● **Records for this task**
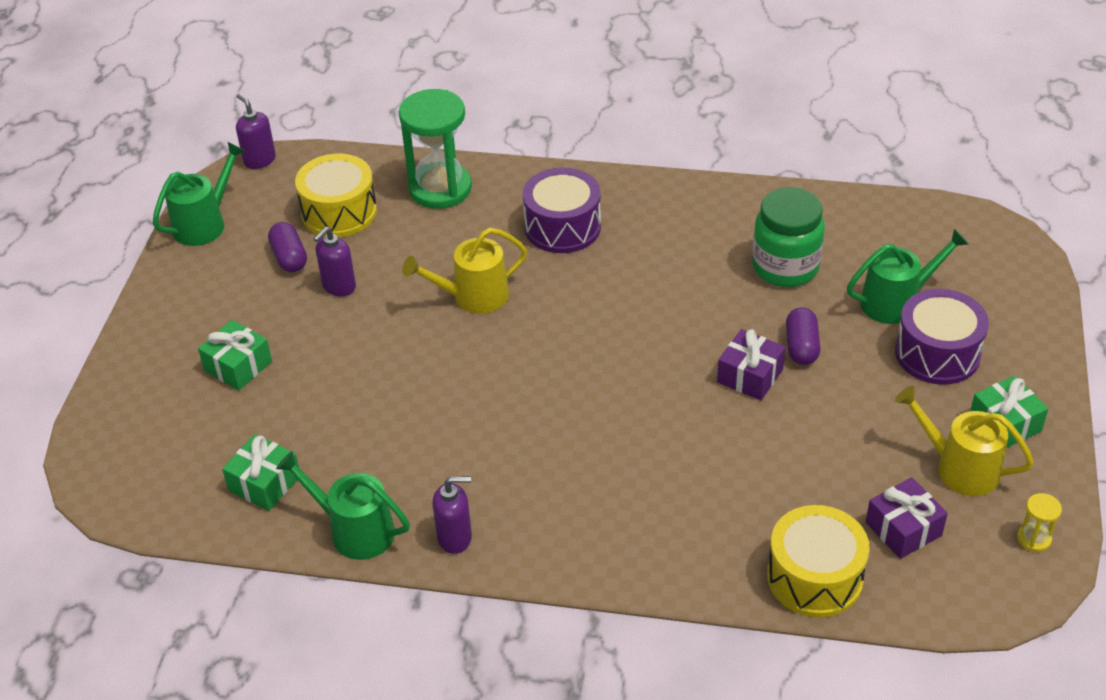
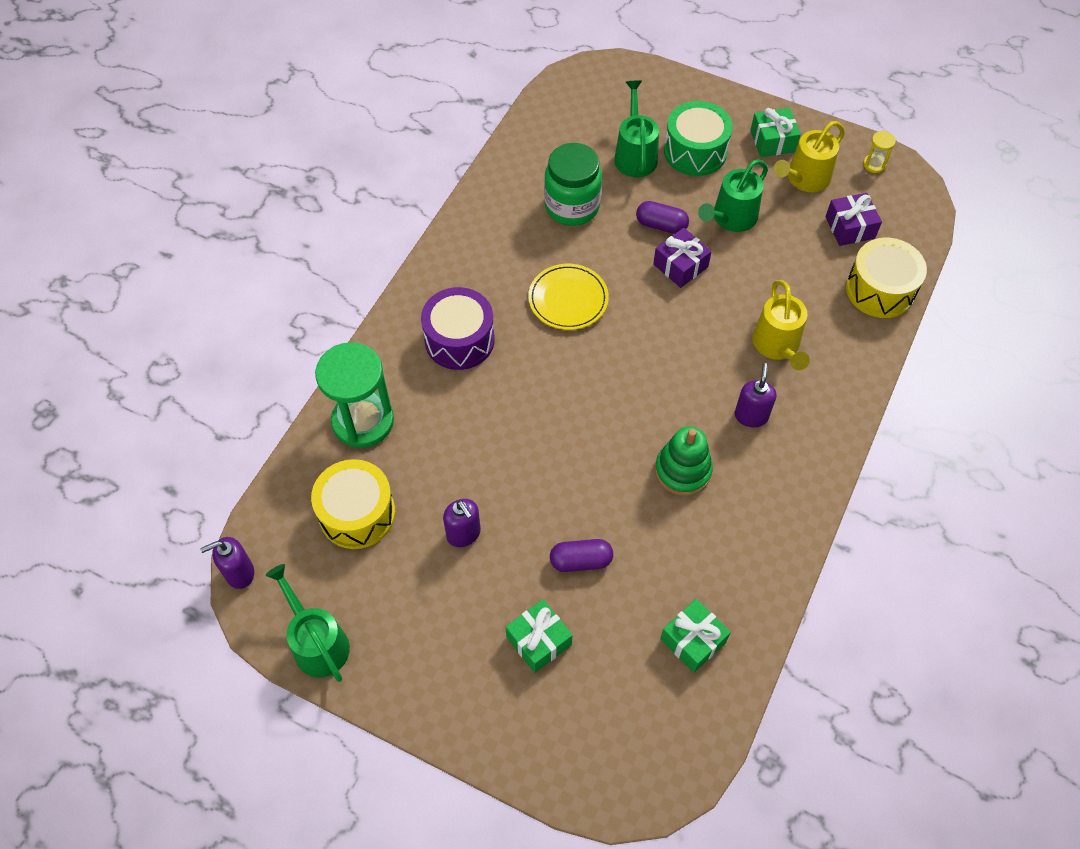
camera: 75 degrees left, 15 degrees up
purple capsule [268,222,307,272] -> purple capsule moved to [550,539,613,572]
green watering can [276,451,410,560] -> green watering can moved to [698,159,768,232]
yellow watering can [402,228,527,314] -> yellow watering can moved to [752,280,810,370]
purple soap dispenser [432,476,472,554] -> purple soap dispenser moved to [735,363,776,428]
purple drum [895,289,989,385] -> green drum [664,101,733,176]
none -> yellow plate [528,264,609,330]
none -> green stacking toy [655,426,713,496]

● **Task statement**
In the data above, count the lines where the word "green" appears; reply with the number only.

● **Exercise answer**
3